● **Requirement**: Send back exactly the lines from the opening line of the records below through the one with "TFT pin RES: D9 -> none".

Stored data

+===+

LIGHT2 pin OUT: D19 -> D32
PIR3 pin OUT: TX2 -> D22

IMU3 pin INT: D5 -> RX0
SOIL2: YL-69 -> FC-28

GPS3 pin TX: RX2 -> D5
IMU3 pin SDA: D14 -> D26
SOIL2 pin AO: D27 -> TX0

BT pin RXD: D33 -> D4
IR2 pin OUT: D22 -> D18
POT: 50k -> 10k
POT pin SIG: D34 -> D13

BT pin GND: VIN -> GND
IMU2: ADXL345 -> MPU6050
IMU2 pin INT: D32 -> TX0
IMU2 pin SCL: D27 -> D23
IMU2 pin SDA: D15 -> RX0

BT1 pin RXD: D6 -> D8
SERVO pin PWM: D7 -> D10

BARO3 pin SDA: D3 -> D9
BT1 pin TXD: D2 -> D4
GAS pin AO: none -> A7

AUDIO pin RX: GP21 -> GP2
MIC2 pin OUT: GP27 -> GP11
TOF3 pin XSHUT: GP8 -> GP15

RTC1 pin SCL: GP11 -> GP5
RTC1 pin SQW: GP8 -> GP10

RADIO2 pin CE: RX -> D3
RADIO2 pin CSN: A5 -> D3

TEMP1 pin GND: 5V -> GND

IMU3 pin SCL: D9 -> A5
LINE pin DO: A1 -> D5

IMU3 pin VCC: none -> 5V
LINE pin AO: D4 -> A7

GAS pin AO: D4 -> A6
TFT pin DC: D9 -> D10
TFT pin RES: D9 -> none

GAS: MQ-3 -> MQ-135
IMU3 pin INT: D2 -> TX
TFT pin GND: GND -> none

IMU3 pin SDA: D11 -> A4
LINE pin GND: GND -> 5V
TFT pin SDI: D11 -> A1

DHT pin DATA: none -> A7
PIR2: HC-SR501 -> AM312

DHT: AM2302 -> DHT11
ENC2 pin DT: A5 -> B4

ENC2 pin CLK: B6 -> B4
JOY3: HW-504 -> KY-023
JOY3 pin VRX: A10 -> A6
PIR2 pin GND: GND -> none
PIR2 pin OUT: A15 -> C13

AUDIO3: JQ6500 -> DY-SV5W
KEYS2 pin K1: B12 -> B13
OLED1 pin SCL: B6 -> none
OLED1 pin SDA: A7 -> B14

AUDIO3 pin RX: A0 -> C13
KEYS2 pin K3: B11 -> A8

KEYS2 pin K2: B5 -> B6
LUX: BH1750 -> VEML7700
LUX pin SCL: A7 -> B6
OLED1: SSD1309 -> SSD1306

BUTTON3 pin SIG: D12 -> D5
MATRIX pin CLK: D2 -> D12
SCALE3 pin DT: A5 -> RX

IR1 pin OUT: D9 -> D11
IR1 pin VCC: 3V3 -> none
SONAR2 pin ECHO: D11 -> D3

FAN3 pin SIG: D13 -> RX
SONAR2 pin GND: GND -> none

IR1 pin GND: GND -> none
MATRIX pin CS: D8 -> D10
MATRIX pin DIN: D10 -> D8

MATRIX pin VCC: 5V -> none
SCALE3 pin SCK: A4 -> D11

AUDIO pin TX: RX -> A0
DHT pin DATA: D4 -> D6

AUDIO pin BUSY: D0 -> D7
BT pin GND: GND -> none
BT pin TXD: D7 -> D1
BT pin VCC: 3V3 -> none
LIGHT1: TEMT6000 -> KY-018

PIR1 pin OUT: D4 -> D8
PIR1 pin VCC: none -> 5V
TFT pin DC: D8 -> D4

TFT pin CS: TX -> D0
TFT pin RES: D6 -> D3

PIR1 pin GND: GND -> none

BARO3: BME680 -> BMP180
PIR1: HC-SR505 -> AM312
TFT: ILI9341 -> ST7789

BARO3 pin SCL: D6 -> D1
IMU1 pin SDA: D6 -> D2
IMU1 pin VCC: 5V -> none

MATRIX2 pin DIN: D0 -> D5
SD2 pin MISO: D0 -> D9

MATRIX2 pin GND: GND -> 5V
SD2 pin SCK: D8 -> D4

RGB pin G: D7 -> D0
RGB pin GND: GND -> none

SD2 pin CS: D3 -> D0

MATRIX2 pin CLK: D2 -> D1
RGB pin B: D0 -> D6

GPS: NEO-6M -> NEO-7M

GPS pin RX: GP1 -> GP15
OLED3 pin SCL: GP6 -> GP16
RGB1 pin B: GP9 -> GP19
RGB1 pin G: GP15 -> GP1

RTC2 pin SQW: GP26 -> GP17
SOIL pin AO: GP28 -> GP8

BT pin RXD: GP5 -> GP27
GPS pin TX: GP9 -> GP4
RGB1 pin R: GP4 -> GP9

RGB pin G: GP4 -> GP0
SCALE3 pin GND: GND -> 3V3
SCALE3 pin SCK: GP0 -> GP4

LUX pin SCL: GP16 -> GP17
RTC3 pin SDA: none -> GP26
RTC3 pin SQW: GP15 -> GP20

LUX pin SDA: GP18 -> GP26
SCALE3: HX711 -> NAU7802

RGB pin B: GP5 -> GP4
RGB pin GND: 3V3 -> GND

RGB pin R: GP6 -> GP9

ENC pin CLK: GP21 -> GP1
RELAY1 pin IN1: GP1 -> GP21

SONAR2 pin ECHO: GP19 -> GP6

+===+

● **Result of the exercise**:
LIGHT2 pin OUT: D19 -> D32
PIR3 pin OUT: TX2 -> D22

IMU3 pin INT: D5 -> RX0
SOIL2: YL-69 -> FC-28

GPS3 pin TX: RX2 -> D5
IMU3 pin SDA: D14 -> D26
SOIL2 pin AO: D27 -> TX0

BT pin RXD: D33 -> D4
IR2 pin OUT: D22 -> D18
POT: 50k -> 10k
POT pin SIG: D34 -> D13

BT pin GND: VIN -> GND
IMU2: ADXL345 -> MPU6050
IMU2 pin INT: D32 -> TX0
IMU2 pin SCL: D27 -> D23
IMU2 pin SDA: D15 -> RX0

BT1 pin RXD: D6 -> D8
SERVO pin PWM: D7 -> D10

BARO3 pin SDA: D3 -> D9
BT1 pin TXD: D2 -> D4
GAS pin AO: none -> A7

AUDIO pin RX: GP21 -> GP2
MIC2 pin OUT: GP27 -> GP11
TOF3 pin XSHUT: GP8 -> GP15

RTC1 pin SCL: GP11 -> GP5
RTC1 pin SQW: GP8 -> GP10

RADIO2 pin CE: RX -> D3
RADIO2 pin CSN: A5 -> D3

TEMP1 pin GND: 5V -> GND

IMU3 pin SCL: D9 -> A5
LINE pin DO: A1 -> D5

IMU3 pin VCC: none -> 5V
LINE pin AO: D4 -> A7

GAS pin AO: D4 -> A6
TFT pin DC: D9 -> D10
TFT pin RES: D9 -> none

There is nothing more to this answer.